### Problem to work on
Scan the material for "green". Copy every line it appears in.

━━━━━━━━━━━━━━━━

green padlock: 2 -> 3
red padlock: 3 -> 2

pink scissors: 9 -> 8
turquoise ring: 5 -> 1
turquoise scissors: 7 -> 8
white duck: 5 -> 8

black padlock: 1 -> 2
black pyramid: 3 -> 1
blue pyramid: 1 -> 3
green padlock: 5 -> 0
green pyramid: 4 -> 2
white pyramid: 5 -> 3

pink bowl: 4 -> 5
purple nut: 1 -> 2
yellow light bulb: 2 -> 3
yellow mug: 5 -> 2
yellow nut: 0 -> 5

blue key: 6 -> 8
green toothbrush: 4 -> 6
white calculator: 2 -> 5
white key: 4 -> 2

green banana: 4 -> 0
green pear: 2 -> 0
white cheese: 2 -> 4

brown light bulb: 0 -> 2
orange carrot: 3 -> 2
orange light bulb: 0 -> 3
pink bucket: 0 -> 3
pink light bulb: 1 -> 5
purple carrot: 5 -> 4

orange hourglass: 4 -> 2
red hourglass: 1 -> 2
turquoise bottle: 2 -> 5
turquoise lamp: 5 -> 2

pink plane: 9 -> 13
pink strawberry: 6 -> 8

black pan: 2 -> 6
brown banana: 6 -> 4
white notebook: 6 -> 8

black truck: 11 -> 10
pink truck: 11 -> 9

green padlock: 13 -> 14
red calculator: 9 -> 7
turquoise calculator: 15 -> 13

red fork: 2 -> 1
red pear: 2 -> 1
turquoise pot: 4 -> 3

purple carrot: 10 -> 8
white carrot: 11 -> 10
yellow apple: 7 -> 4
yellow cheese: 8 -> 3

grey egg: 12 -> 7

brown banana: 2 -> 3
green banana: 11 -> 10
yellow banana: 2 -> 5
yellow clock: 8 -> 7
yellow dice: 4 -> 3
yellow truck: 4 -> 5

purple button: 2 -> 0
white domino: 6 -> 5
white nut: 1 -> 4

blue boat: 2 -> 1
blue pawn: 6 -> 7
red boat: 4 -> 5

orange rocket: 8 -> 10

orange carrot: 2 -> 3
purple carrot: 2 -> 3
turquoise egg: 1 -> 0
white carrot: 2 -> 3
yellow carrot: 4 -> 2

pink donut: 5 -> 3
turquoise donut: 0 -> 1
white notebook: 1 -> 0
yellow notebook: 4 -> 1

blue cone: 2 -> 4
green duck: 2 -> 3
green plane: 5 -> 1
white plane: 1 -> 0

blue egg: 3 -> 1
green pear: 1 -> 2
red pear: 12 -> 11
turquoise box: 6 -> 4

━━━━━━━━━━━━━━━━

### Answer section
green padlock: 2 -> 3
green padlock: 5 -> 0
green pyramid: 4 -> 2
green toothbrush: 4 -> 6
green banana: 4 -> 0
green pear: 2 -> 0
green padlock: 13 -> 14
green banana: 11 -> 10
green duck: 2 -> 3
green plane: 5 -> 1
green pear: 1 -> 2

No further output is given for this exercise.